* WHAT YOU NEED TO DO *
From the data underneath, reproduce exactly the stretch that begins at the line with "blue cross: (102, 61) -> (155, 57), moved" and ends after the line with "black semicircle: (63, 139)".
*** RECORDS FOR THE EXERCISE Section Begins ***
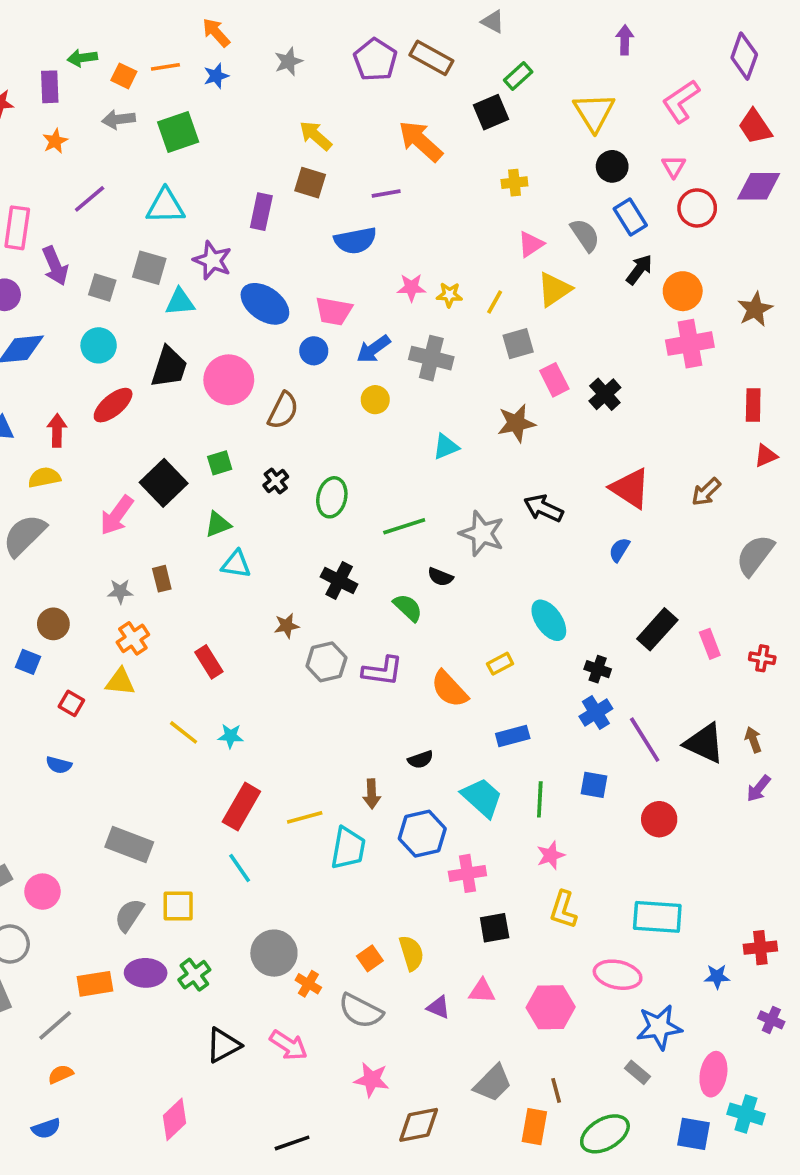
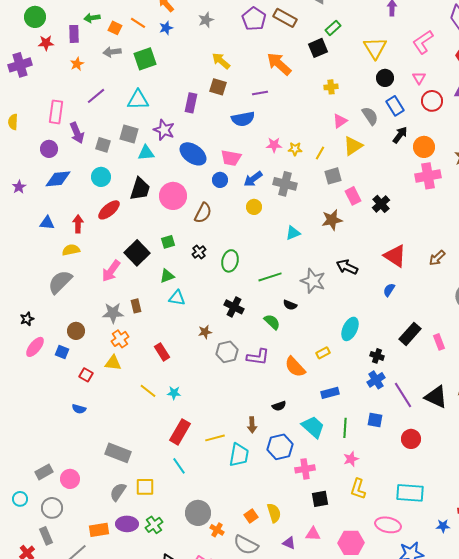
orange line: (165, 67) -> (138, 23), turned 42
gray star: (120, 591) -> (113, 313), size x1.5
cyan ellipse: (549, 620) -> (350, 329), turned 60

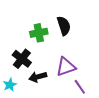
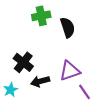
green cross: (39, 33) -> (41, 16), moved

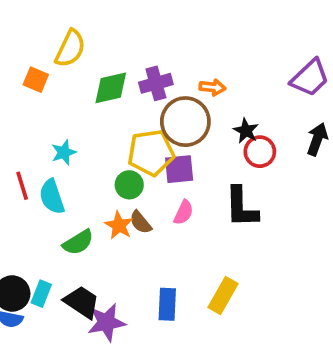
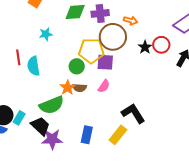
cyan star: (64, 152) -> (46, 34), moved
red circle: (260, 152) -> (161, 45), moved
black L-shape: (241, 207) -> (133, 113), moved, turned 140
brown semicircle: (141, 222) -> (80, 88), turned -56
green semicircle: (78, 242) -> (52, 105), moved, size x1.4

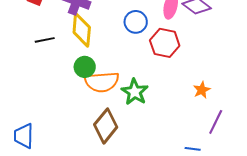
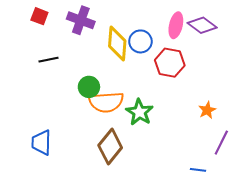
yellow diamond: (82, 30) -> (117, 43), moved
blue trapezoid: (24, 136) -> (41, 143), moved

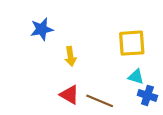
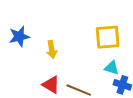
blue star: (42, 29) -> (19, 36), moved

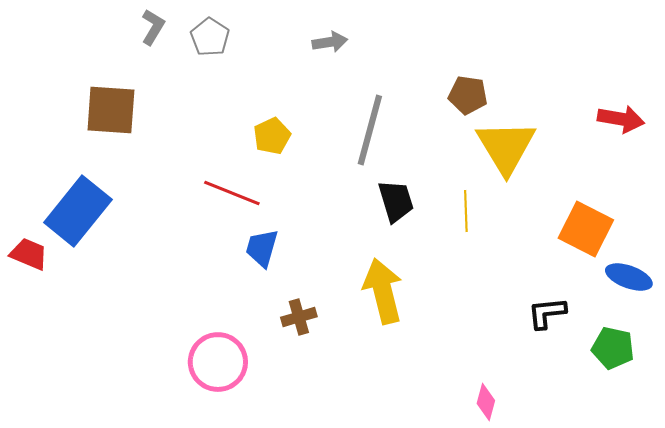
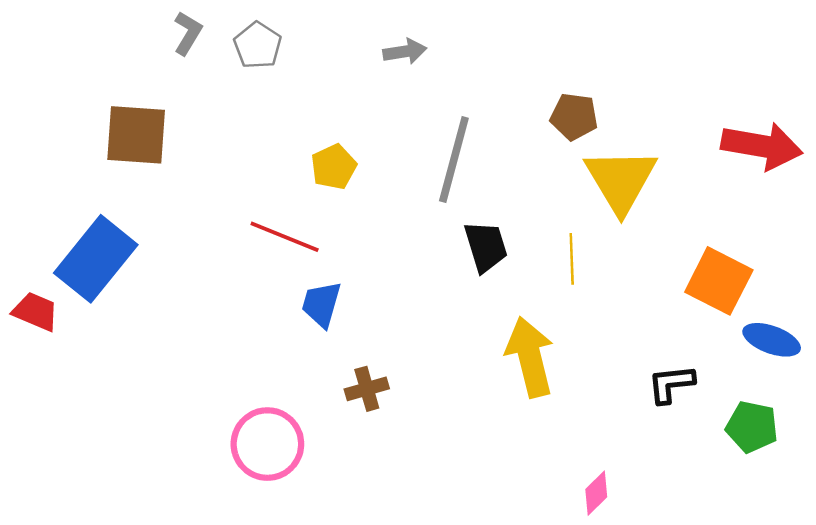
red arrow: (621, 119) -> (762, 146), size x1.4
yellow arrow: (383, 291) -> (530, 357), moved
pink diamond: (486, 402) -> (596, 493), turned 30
*** RECORDS FOR THE EXERCISE Section Ends ***
*** RECORDS FOR THE EXERCISE Section Begins ***
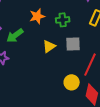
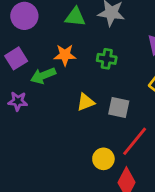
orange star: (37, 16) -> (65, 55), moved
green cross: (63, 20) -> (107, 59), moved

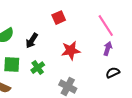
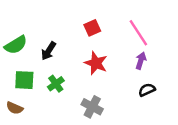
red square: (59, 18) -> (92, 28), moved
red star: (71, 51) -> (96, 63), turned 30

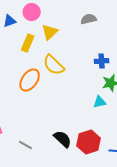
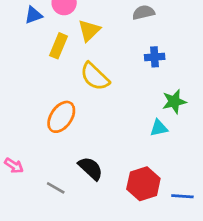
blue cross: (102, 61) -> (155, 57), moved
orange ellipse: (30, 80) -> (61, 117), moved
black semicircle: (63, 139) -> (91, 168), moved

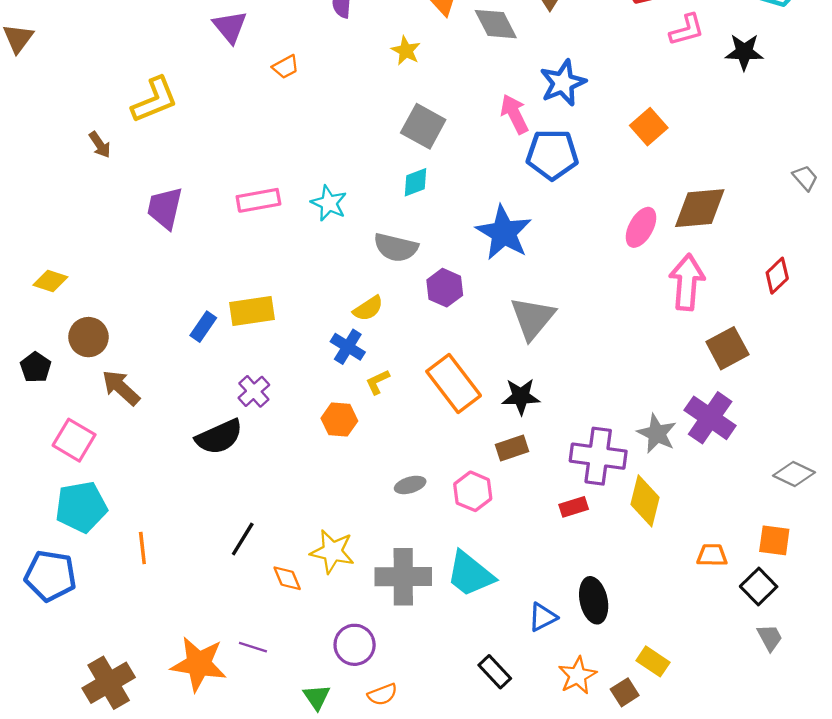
*** RECORDS FOR THE EXERCISE Section Ends ***
* SOLUTION *
blue cross: (102, 61) -> (155, 57), moved
orange ellipse: (30, 80) -> (61, 117), moved
black semicircle: (63, 139) -> (91, 168), moved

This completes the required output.